- What you have to do:
Gather every line in the data below that contains the word "bottle", and copy each of those lines in full.

- Extracted information:
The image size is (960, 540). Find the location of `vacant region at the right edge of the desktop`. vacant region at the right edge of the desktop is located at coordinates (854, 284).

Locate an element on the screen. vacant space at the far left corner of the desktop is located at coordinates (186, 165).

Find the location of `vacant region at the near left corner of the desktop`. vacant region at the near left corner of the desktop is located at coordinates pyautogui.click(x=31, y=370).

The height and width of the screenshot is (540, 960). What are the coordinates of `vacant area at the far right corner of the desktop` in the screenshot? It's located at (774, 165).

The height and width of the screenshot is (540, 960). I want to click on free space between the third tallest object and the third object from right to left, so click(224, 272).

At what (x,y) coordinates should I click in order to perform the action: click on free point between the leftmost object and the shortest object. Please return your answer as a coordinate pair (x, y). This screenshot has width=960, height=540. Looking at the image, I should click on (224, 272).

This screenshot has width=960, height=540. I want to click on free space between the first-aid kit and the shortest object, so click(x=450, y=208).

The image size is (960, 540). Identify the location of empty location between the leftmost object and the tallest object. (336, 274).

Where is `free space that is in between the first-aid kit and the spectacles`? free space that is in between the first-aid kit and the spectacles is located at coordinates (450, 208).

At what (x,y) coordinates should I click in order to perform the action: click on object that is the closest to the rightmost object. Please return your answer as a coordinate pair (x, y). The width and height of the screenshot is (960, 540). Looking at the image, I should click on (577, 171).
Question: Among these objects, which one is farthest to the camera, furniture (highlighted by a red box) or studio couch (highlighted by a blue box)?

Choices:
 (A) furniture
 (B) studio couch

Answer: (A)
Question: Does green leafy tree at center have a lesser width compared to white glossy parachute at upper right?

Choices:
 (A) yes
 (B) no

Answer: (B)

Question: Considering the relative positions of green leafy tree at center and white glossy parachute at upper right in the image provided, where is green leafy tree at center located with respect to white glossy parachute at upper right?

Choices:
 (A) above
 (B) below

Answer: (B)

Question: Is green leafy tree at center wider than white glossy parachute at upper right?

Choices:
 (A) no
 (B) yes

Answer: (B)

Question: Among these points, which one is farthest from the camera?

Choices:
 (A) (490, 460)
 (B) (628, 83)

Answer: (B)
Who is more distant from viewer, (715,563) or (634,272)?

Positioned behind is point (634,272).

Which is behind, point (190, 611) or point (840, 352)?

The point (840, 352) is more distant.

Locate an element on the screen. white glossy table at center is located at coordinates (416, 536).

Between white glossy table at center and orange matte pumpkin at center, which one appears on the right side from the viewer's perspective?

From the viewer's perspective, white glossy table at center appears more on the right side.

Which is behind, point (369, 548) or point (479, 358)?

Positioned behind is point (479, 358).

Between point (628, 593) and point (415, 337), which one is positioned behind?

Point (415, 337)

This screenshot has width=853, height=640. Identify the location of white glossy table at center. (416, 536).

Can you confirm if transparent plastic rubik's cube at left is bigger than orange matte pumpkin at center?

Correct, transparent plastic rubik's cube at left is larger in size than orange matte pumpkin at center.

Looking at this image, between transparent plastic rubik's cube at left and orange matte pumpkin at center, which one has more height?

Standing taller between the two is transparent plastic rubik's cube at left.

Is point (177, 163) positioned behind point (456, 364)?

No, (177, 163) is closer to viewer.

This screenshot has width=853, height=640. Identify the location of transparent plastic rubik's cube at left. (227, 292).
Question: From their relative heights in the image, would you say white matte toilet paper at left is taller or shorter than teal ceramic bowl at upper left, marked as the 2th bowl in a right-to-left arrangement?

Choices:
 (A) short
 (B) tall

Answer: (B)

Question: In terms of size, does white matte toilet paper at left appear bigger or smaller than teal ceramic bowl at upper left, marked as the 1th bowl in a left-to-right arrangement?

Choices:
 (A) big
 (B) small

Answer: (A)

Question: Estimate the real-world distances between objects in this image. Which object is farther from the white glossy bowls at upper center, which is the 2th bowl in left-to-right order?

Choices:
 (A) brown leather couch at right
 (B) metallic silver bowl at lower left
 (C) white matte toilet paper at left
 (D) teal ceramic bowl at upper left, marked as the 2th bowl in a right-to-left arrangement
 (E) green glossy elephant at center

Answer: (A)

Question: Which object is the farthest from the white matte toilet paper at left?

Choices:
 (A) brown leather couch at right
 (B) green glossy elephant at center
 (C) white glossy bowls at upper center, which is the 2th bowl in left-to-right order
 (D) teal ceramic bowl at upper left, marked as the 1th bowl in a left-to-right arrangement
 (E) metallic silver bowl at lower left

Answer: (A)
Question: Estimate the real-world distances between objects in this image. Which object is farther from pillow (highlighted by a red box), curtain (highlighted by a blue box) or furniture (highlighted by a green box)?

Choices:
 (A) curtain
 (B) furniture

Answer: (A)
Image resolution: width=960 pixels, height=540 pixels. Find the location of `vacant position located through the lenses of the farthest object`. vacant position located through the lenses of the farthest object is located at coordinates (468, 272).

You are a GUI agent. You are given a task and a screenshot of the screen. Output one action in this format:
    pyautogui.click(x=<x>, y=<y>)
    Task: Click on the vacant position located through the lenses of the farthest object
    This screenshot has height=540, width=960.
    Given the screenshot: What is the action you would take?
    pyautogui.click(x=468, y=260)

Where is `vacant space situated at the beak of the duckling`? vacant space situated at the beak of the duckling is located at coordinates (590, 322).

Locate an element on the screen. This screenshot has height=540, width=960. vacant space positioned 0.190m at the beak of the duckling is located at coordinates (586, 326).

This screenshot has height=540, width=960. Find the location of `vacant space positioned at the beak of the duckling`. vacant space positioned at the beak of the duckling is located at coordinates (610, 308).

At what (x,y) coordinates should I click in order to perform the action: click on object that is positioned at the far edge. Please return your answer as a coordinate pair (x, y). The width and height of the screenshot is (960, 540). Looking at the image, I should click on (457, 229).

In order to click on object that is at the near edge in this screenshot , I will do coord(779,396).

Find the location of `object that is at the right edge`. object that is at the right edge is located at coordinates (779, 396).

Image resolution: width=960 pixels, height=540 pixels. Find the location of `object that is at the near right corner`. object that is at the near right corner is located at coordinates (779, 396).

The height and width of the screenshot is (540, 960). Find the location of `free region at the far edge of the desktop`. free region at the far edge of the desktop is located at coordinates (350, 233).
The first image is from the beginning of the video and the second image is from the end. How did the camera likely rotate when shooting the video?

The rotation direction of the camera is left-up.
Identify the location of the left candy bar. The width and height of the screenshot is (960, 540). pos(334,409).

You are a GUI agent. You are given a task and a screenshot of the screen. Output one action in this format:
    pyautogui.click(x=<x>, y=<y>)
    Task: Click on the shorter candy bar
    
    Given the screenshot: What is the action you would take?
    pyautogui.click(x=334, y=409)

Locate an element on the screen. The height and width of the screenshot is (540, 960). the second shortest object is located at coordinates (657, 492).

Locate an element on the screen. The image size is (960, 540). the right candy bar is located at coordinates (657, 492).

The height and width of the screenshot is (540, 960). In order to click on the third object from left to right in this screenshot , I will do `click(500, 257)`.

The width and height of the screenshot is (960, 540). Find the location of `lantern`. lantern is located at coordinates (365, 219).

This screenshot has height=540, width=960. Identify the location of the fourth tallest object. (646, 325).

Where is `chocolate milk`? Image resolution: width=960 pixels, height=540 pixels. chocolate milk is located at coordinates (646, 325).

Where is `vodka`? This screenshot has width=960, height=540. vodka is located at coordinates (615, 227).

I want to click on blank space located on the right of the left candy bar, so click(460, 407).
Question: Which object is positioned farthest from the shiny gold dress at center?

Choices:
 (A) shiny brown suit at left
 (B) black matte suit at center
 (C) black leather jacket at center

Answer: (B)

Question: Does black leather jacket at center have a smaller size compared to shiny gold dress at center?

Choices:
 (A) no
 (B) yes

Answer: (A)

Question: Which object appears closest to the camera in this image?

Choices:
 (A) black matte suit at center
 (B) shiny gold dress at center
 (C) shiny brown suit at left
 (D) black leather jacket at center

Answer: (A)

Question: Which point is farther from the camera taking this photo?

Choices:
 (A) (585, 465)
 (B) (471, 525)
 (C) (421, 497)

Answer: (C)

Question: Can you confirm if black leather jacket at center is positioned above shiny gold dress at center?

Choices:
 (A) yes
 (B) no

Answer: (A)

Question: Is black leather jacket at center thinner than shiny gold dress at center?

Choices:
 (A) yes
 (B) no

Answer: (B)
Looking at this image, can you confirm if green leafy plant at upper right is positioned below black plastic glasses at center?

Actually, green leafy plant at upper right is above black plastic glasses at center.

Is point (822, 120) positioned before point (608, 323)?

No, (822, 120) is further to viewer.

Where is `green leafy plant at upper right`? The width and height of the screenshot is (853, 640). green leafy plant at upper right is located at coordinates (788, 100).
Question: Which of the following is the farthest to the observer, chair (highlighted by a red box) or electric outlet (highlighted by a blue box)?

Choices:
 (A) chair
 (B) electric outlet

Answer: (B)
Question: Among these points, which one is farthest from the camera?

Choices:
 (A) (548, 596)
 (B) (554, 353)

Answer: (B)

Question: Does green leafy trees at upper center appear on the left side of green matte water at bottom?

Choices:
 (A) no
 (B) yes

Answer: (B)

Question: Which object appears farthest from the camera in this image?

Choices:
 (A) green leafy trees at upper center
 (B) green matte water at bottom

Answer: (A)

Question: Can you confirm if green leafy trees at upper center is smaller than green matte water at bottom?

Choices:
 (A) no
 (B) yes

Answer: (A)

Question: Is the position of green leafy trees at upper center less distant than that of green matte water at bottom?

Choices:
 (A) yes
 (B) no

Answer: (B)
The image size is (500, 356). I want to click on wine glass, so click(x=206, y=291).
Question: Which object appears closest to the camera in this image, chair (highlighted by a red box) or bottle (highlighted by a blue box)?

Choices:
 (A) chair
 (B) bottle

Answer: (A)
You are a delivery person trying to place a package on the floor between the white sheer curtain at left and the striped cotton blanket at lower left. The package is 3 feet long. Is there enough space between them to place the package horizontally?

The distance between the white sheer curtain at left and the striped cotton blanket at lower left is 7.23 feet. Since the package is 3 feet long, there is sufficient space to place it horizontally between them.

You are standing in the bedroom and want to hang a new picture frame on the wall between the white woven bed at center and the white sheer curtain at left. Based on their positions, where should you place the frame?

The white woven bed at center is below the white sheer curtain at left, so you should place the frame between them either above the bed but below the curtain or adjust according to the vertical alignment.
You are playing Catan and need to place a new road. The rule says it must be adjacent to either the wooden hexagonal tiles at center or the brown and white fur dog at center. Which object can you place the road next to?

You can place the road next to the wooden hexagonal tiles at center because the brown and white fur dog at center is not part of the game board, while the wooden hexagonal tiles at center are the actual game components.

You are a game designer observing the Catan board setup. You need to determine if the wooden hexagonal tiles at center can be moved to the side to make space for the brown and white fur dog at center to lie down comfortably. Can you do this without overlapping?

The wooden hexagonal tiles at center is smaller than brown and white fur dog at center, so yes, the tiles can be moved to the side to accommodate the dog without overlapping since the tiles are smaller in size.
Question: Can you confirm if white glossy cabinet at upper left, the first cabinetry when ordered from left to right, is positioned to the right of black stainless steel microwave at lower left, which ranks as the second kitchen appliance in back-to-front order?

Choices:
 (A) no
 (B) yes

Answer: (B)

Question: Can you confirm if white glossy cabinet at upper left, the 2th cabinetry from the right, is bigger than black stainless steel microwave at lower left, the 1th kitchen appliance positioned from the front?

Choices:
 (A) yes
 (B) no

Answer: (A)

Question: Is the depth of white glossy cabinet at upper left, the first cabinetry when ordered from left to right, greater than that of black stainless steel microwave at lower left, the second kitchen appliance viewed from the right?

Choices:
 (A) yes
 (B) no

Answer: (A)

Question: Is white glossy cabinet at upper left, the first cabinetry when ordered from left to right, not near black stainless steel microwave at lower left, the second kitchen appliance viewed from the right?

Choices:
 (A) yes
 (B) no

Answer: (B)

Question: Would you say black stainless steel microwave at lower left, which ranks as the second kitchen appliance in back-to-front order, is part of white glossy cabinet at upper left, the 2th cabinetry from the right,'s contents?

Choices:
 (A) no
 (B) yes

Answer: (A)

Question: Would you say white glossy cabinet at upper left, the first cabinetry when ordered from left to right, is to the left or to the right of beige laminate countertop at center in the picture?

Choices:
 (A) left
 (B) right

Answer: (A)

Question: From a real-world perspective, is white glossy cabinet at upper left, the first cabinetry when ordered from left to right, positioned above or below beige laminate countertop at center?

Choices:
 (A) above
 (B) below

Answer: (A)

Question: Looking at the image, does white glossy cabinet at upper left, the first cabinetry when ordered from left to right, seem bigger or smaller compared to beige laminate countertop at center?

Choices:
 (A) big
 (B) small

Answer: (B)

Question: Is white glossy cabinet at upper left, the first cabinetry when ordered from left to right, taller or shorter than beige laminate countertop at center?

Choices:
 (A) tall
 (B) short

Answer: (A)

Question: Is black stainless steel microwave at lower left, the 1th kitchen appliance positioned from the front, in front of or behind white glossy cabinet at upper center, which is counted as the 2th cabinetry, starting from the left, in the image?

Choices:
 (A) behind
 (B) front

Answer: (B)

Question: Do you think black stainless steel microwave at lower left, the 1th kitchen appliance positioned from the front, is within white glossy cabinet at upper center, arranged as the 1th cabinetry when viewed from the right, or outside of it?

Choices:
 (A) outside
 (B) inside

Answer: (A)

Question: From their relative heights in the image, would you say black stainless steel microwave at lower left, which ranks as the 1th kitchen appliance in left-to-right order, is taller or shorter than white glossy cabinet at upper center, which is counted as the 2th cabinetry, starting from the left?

- Answer:
Question: Which object appears closest to the camera in this image, chair (highlighted by a red box) or bottle (highlighted by a blue box)?
 (B) bottle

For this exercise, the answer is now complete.